- [Entries supplied]:
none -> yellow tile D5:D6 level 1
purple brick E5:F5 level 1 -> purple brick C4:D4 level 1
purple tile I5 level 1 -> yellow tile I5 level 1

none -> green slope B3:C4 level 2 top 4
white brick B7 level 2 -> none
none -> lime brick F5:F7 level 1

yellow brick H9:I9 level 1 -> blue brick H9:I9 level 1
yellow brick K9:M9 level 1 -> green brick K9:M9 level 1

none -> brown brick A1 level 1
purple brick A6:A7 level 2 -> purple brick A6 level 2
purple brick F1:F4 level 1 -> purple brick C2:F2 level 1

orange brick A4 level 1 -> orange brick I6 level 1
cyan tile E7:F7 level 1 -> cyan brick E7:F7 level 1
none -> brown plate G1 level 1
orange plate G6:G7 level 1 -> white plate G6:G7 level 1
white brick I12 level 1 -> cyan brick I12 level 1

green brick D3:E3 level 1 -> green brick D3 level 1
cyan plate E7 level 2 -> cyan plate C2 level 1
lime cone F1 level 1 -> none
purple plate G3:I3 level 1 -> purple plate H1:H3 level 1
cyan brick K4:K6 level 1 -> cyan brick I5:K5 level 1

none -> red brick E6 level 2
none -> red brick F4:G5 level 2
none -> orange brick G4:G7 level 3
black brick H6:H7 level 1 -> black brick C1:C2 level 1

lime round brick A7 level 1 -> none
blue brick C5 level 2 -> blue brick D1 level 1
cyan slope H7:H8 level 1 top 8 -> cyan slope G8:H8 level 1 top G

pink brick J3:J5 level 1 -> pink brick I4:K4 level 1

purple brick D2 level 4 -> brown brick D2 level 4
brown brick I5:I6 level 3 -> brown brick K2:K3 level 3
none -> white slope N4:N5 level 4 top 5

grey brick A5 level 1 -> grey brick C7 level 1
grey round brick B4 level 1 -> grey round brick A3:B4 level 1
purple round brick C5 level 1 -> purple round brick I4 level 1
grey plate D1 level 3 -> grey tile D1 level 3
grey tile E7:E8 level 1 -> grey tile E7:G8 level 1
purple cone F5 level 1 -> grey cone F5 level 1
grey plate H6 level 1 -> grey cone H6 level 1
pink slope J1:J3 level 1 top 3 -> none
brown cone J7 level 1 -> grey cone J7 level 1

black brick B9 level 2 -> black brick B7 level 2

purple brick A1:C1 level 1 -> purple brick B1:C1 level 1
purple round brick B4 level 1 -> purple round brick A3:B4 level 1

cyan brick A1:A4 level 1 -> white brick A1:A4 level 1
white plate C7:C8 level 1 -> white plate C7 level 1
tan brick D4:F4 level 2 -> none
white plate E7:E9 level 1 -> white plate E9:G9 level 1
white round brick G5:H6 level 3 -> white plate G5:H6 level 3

- [Task to carry out]: Copy out all of the listing, exactly as it reads.

- [Answer for this exercise]:
none -> yellow tile D5:D6 level 1
purple brick E5:F5 level 1 -> purple brick C4:D4 level 1
purple tile I5 level 1 -> yellow tile I5 level 1

none -> green slope B3:C4 level 2 top 4
white brick B7 level 2 -> none
none -> lime brick F5:F7 level 1

yellow brick H9:I9 level 1 -> blue brick H9:I9 level 1
yellow brick K9:M9 level 1 -> green brick K9:M9 level 1

none -> brown brick A1 level 1
purple brick A6:A7 level 2 -> purple brick A6 level 2
purple brick F1:F4 level 1 -> purple brick C2:F2 level 1

orange brick A4 level 1 -> orange brick I6 level 1
cyan tile E7:F7 level 1 -> cyan brick E7:F7 level 1
none -> brown plate G1 level 1
orange plate G6:G7 level 1 -> white plate G6:G7 level 1
white brick I12 level 1 -> cyan brick I12 level 1

green brick D3:E3 level 1 -> green brick D3 level 1
cyan plate E7 level 2 -> cyan plate C2 level 1
lime cone F1 level 1 -> none
purple plate G3:I3 level 1 -> purple plate H1:H3 level 1
cyan brick K4:K6 level 1 -> cyan brick I5:K5 level 1

none -> red brick E6 level 2
none -> red brick F4:G5 level 2
none -> orange brick G4:G7 level 3
black brick H6:H7 level 1 -> black brick C1:C2 level 1

lime round brick A7 level 1 -> none
blue brick C5 level 2 -> blue brick D1 level 1
cyan slope H7:H8 level 1 top 8 -> cyan slope G8:H8 level 1 top G

pink brick J3:J5 level 1 -> pink brick I4:K4 level 1

purple brick D2 level 4 -> brown brick D2 level 4
brown brick I5:I6 level 3 -> brown brick K2:K3 level 3
none -> white slope N4:N5 level 4 top 5

grey brick A5 level 1 -> grey brick C7 level 1
grey round brick B4 level 1 -> grey round brick A3:B4 level 1
purple round brick C5 level 1 -> purple round brick I4 level 1
grey plate D1 level 3 -> grey tile D1 level 3
grey tile E7:E8 level 1 -> grey tile E7:G8 level 1
purple cone F5 level 1 -> grey cone F5 level 1
grey plate H6 level 1 -> grey cone H6 level 1
pink slope J1:J3 level 1 top 3 -> none
brown cone J7 level 1 -> grey cone J7 level 1

black brick B9 level 2 -> black brick B7 level 2

purple brick A1:C1 level 1 -> purple brick B1:C1 level 1
purple round brick B4 level 1 -> purple round brick A3:B4 level 1

cyan brick A1:A4 level 1 -> white brick A1:A4 level 1
white plate C7:C8 level 1 -> white plate C7 level 1
tan brick D4:F4 level 2 -> none
white plate E7:E9 level 1 -> white plate E9:G9 level 1
white round brick G5:H6 level 3 -> white plate G5:H6 level 3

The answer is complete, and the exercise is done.